**PROVIDED MATERIAL:**
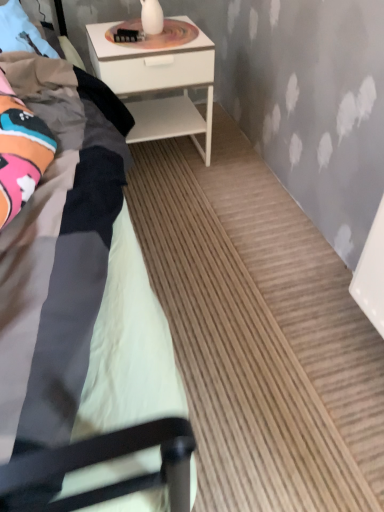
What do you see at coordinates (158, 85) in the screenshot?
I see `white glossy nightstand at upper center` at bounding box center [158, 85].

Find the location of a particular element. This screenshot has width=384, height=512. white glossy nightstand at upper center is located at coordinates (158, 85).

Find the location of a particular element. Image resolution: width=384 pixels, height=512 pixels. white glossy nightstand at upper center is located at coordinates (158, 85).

...

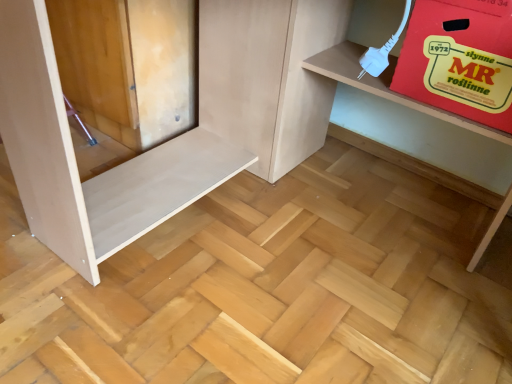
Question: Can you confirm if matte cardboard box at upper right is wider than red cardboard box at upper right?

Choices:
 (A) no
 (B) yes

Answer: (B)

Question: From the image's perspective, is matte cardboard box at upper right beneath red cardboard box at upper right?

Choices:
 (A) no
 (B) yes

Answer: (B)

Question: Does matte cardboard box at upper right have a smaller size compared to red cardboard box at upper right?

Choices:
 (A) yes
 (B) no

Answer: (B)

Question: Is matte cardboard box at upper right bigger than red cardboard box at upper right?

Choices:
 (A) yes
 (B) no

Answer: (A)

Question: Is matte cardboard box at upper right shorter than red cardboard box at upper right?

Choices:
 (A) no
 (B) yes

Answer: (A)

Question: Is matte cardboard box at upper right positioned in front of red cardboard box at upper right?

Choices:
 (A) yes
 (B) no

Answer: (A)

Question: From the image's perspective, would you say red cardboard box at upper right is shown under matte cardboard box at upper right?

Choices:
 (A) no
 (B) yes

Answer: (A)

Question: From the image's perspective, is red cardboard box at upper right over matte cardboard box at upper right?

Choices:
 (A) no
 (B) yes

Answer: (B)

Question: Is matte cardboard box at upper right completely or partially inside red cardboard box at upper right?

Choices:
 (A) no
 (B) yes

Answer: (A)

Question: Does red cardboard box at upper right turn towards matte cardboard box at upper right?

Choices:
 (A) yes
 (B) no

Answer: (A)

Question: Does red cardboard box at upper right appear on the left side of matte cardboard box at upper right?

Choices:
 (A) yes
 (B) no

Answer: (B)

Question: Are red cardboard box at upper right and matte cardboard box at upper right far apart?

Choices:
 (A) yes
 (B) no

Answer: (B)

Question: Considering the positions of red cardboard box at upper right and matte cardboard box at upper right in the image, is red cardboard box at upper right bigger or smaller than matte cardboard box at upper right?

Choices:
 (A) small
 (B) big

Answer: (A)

...

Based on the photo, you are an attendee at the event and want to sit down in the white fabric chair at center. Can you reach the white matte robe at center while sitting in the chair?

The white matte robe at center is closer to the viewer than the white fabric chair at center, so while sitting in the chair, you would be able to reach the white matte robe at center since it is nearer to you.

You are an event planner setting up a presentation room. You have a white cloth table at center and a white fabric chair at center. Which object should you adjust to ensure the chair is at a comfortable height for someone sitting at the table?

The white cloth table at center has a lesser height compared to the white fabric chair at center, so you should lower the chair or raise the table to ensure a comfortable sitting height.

**WHAT IS EXPECTED:** Show each line of the records above in which the word "comfortable" appears. Letter case counts.

**SOLUTION TO THIS PROBLEM:**
You are an event planner setting up a presentation room. You have a white cloth table at center and a white fabric chair at center. Which object should you adjust to ensure the chair is at a comfortable height for someone sitting at the table?
The white cloth table at center has a lesser height compared to the white fabric chair at center, so you should lower the chair or raise the table to ensure a comfortable sitting height.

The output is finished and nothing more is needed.